▶

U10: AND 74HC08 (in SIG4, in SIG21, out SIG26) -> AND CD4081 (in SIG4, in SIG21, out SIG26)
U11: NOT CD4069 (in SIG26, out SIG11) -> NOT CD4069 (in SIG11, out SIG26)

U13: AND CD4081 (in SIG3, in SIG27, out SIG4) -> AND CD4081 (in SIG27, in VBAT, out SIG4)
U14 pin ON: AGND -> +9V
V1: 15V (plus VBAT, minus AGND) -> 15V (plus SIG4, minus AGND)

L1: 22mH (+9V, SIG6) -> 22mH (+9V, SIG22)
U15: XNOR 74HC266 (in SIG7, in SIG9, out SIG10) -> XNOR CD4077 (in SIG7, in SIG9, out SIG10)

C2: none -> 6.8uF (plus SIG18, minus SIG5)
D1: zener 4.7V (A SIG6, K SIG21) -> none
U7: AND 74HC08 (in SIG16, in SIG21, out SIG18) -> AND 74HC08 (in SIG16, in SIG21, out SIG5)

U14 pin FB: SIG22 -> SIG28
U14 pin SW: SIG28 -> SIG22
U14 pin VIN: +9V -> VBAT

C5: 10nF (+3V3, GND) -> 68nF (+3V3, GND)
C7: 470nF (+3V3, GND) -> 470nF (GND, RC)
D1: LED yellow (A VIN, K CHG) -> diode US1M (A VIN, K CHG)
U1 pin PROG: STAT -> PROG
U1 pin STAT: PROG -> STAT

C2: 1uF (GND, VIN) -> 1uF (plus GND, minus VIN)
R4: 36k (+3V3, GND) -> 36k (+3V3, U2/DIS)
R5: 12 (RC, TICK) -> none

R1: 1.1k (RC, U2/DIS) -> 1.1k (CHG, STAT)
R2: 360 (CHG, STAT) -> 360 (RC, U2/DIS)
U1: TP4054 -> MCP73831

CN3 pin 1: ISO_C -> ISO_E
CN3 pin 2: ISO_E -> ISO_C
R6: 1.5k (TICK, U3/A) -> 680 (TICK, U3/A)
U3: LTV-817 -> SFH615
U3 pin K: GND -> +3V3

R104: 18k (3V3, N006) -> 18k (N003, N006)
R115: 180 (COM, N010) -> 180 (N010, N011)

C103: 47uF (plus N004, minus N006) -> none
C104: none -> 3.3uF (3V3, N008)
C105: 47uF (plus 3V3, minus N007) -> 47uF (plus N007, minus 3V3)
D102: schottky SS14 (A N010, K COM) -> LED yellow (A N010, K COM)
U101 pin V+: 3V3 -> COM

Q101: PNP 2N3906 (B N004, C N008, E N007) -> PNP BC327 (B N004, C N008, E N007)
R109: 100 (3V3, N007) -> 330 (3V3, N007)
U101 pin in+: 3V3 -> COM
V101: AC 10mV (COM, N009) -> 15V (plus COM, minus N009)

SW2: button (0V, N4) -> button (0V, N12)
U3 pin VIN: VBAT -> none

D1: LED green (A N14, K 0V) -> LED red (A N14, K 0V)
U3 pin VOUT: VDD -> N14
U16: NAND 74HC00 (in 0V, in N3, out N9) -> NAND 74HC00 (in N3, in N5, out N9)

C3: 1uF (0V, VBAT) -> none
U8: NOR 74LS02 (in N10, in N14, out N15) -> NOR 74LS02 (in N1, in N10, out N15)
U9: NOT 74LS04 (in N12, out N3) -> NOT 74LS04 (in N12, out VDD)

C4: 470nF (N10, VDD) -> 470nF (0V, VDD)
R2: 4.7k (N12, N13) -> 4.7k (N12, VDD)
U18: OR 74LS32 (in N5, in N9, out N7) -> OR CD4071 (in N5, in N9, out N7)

◀

--- THE TASK ---
Lines before the one containing "R1: 1.1k (RC, U2/DIS) -> 1.1k (CHG, STAT)" are to be left out; that line and every line after it through the end of the data should be copied exactly.

--- WRITTEN ANSWER ---
R1: 1.1k (RC, U2/DIS) -> 1.1k (CHG, STAT)
R2: 360 (CHG, STAT) -> 360 (RC, U2/DIS)
U1: TP4054 -> MCP73831

CN3 pin 1: ISO_C -> ISO_E
CN3 pin 2: ISO_E -> ISO_C
R6: 1.5k (TICK, U3/A) -> 680 (TICK, U3/A)
U3: LTV-817 -> SFH615
U3 pin K: GND -> +3V3

R104: 18k (3V3, N006) -> 18k (N003, N006)
R115: 180 (COM, N010) -> 180 (N010, N011)

C103: 47uF (plus N004, minus N006) -> none
C104: none -> 3.3uF (3V3, N008)
C105: 47uF (plus 3V3, minus N007) -> 47uF (plus N007, minus 3V3)
D102: schottky SS14 (A N010, K COM) -> LED yellow (A N010, K COM)
U101 pin V+: 3V3 -> COM

Q101: PNP 2N3906 (B N004, C N008, E N007) -> PNP BC327 (B N004, C N008, E N007)
R109: 100 (3V3, N007) -> 330 (3V3, N007)
U101 pin in+: 3V3 -> COM
V101: AC 10mV (COM, N009) -> 15V (plus COM, minus N009)

SW2: button (0V, N4) -> button (0V, N12)
U3 pin VIN: VBAT -> none

D1: LED green (A N14, K 0V) -> LED red (A N14, K 0V)
U3 pin VOUT: VDD -> N14
U16: NAND 74HC00 (in 0V, in N3, out N9) -> NAND 74HC00 (in N3, in N5, out N9)

C3: 1uF (0V, VBAT) -> none
U8: NOR 74LS02 (in N10, in N14, out N15) -> NOR 74LS02 (in N1, in N10, out N15)
U9: NOT 74LS04 (in N12, out N3) -> NOT 74LS04 (in N12, out VDD)

C4: 470nF (N10, VDD) -> 470nF (0V, VDD)
R2: 4.7k (N12, N13) -> 4.7k (N12, VDD)
U18: OR 74LS32 (in N5, in N9, out N7) -> OR CD4071 (in N5, in N9, out N7)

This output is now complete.